Task brief: Scan the records for lines with the word "blue", and copy every such line.

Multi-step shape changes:
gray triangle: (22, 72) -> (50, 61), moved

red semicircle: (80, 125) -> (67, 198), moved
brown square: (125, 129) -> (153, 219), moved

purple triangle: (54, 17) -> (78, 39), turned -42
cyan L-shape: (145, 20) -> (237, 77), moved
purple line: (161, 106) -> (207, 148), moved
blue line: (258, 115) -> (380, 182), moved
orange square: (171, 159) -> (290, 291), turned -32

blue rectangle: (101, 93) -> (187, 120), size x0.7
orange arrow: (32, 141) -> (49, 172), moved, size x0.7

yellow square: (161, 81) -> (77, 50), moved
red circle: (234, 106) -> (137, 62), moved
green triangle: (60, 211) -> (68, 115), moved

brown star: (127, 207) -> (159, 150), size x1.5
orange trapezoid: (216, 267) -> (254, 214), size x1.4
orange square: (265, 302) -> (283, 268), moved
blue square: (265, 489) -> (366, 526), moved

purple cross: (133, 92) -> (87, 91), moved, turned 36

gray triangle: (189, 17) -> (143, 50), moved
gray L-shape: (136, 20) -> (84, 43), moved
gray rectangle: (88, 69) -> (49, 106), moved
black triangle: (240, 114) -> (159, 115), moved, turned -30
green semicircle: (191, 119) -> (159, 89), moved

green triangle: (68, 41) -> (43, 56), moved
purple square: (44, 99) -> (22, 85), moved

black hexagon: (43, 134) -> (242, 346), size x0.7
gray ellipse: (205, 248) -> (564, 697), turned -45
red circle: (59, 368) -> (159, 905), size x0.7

Answer to the problem:
blue line: (258, 115) -> (380, 182), moved
blue rectangle: (101, 93) -> (187, 120), size x0.7
blue square: (265, 489) -> (366, 526), moved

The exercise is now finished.